- [YOUR OBJECTIVE] Go through the records and tally the lines that include the word "plus". The answer is that total alone.

- [MATERIAL TO PROCESS]
<<<<

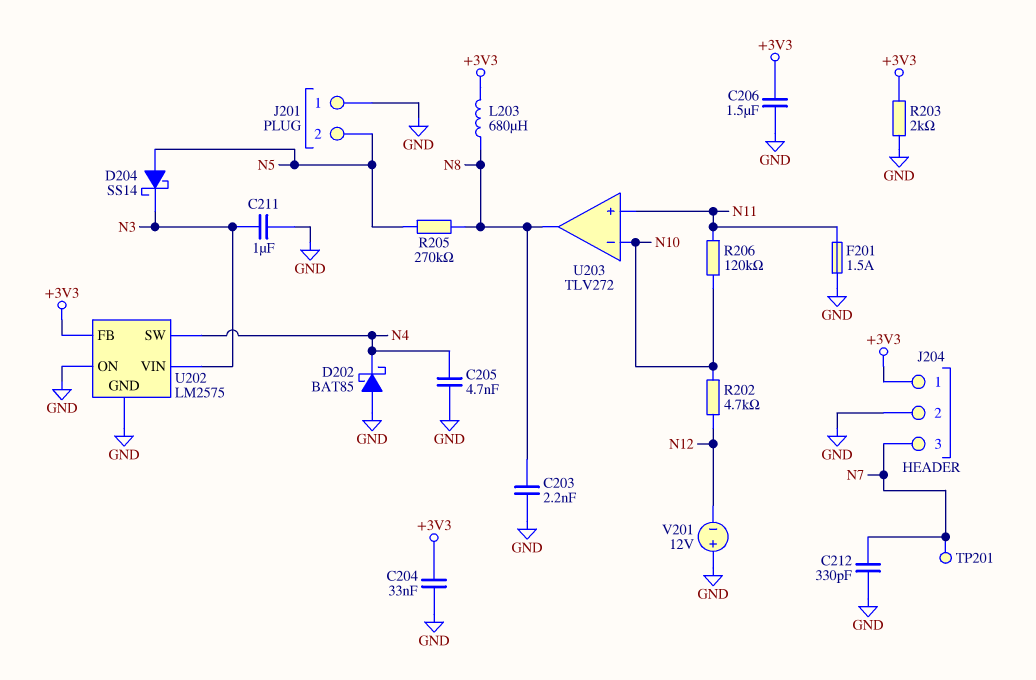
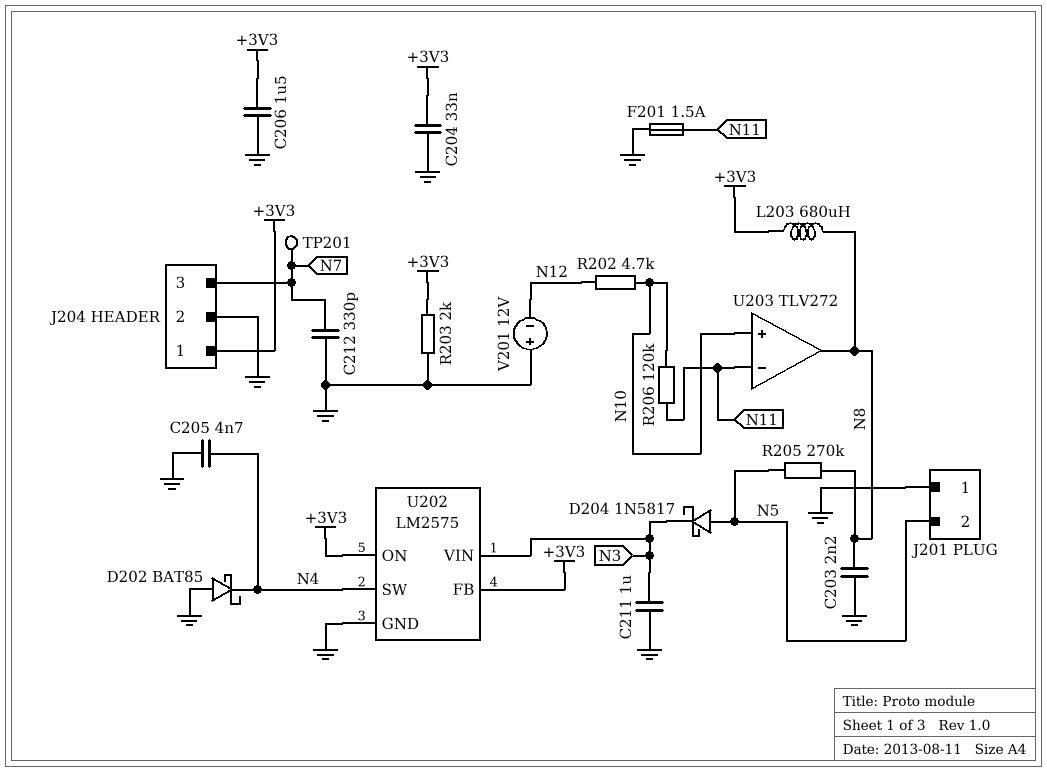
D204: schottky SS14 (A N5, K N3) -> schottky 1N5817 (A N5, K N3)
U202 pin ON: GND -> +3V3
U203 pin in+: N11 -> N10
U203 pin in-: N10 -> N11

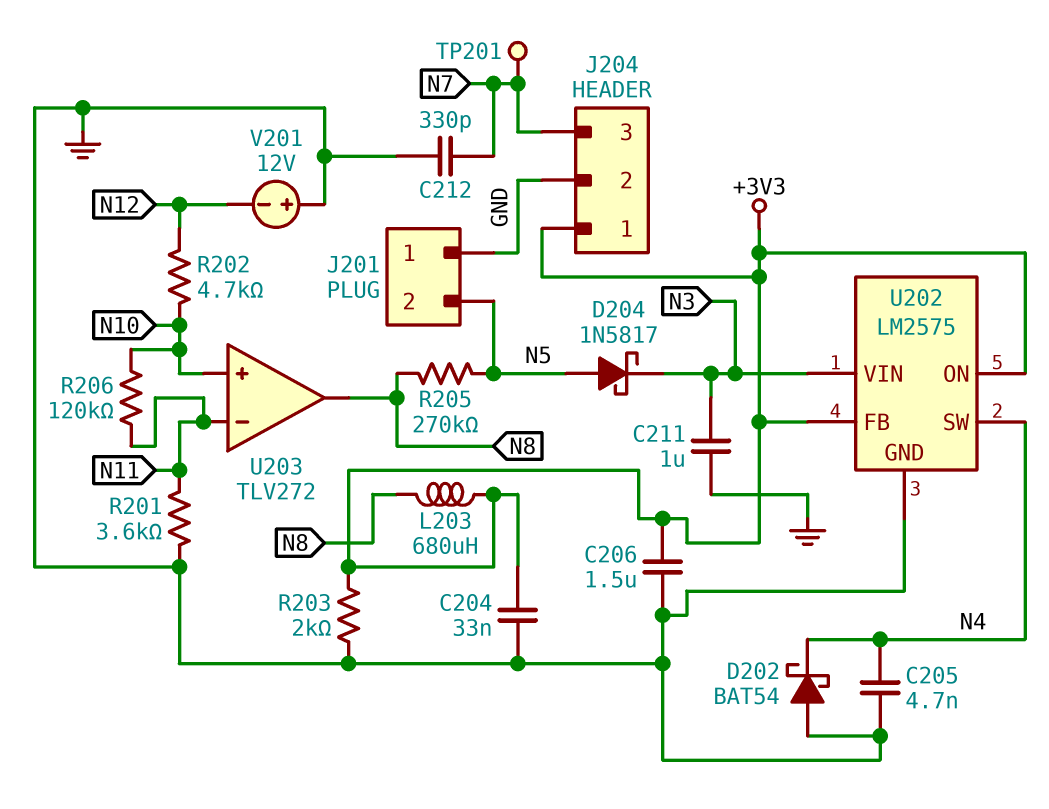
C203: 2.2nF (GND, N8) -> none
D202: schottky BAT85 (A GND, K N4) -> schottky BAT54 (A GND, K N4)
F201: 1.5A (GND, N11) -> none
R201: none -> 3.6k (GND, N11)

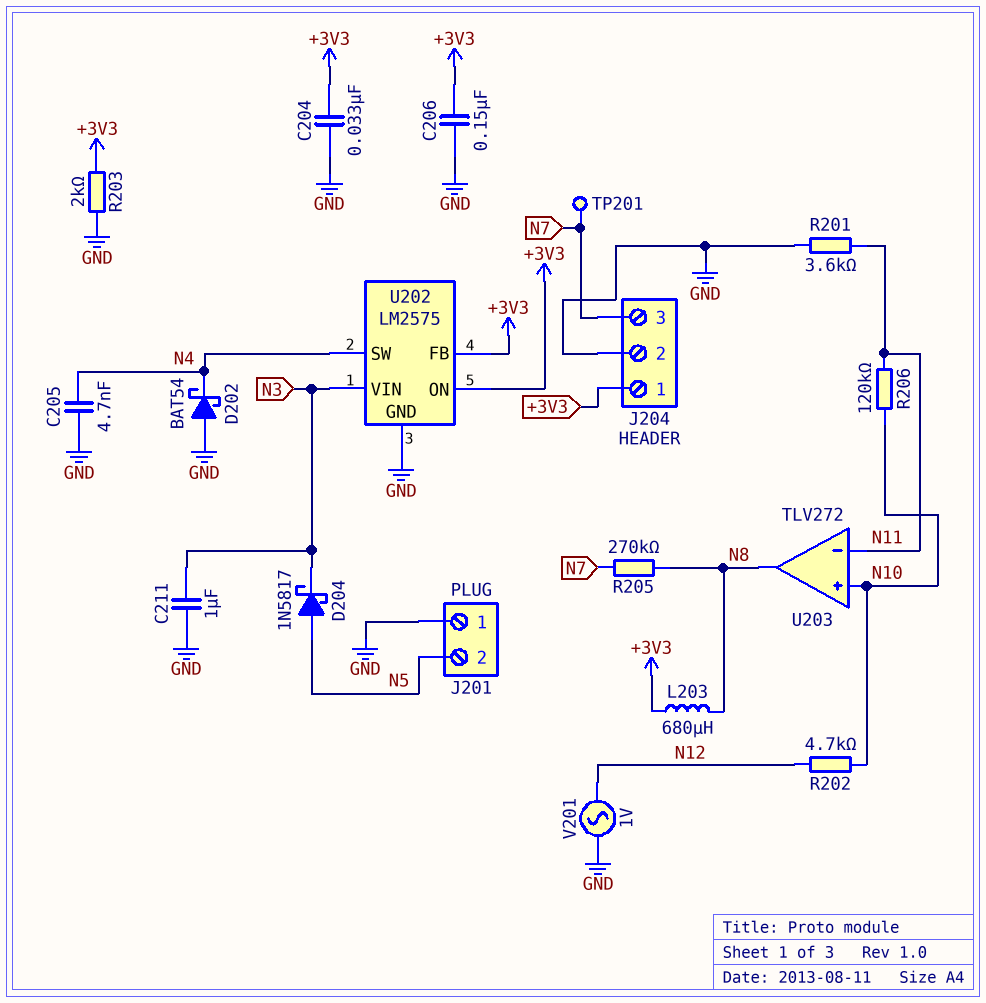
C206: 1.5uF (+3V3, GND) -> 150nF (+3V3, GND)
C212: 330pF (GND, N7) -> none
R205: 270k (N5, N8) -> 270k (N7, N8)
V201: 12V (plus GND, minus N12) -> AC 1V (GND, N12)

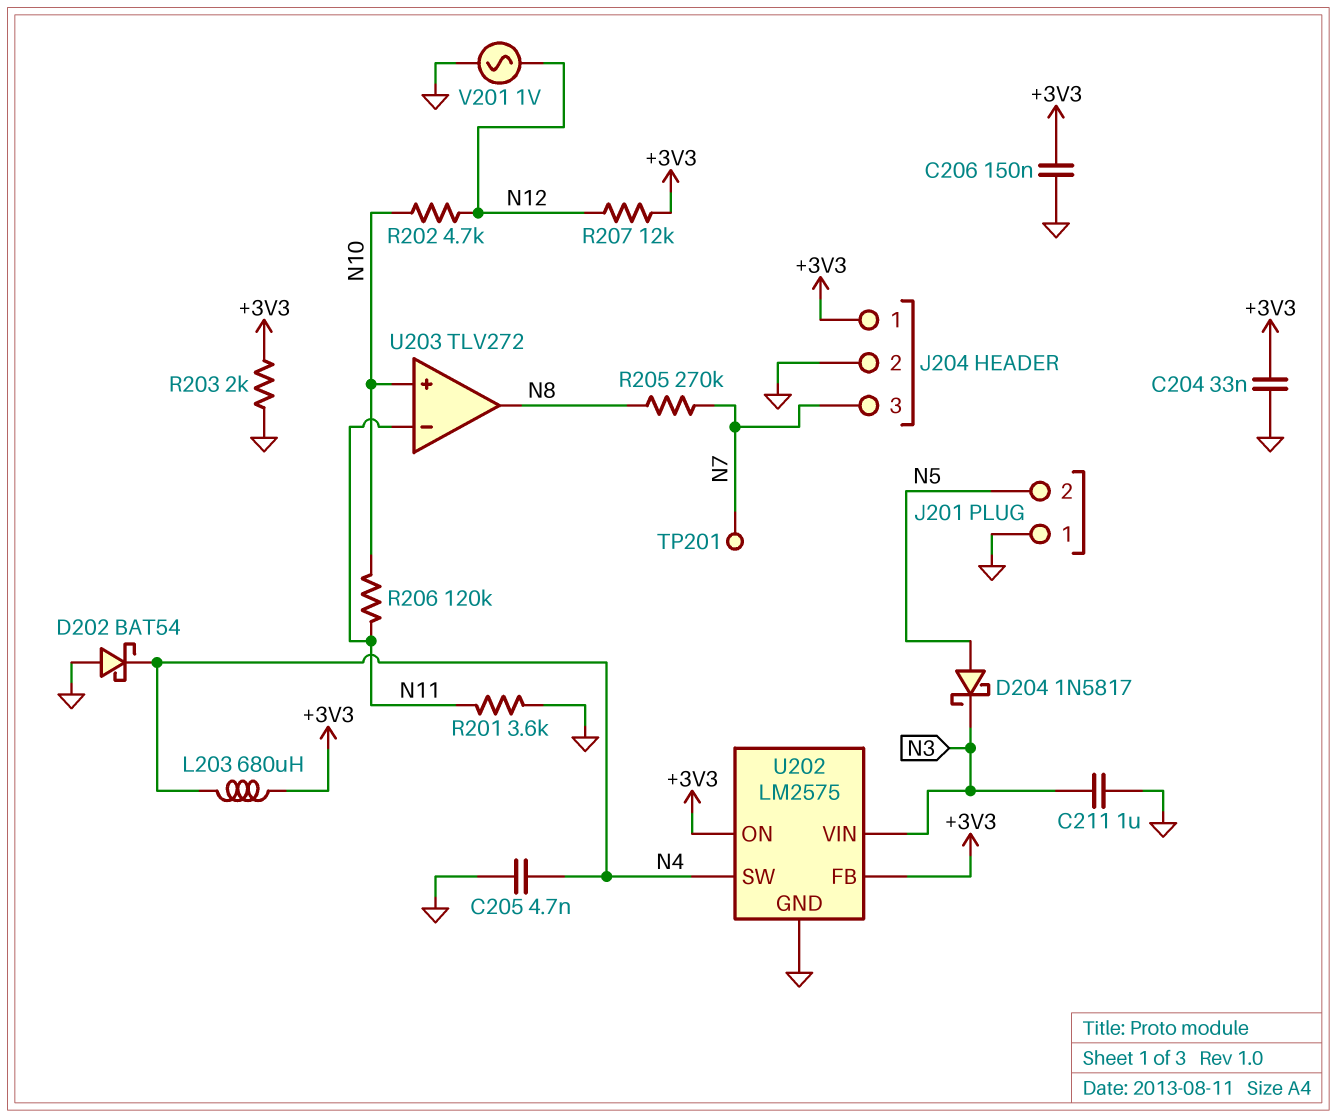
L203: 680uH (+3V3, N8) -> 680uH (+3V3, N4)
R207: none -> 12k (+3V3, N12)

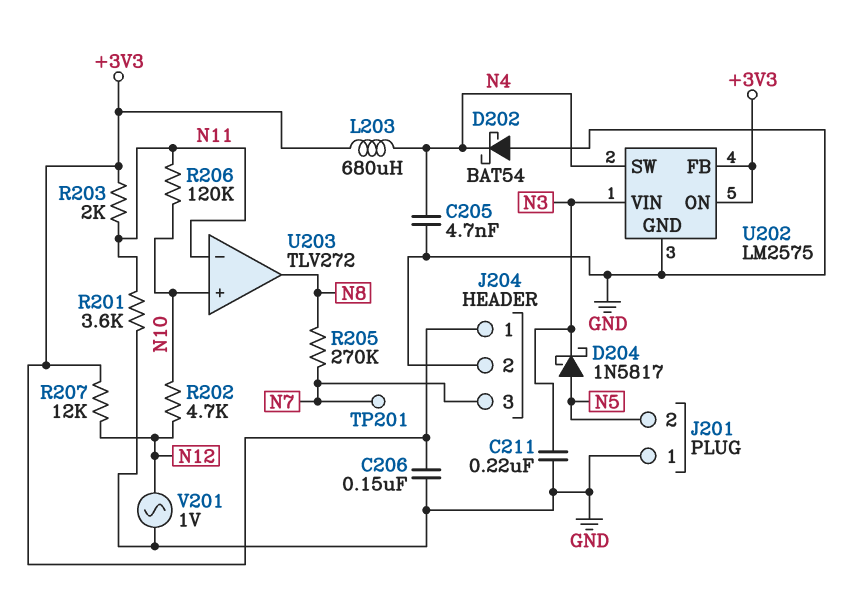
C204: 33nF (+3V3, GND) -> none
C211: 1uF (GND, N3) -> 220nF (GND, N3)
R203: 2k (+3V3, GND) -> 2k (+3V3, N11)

>>>>
<<<<

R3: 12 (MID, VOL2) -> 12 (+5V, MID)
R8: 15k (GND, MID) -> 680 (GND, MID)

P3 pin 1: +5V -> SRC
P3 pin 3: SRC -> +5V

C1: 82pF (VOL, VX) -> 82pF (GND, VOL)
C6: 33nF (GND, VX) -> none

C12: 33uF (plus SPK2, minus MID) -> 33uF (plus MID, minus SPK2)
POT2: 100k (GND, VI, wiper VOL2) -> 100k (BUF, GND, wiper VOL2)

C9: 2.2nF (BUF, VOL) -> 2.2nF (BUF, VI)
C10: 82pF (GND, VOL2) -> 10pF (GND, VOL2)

>>>>

- [SOLUTION TO THE PROBLEM] 2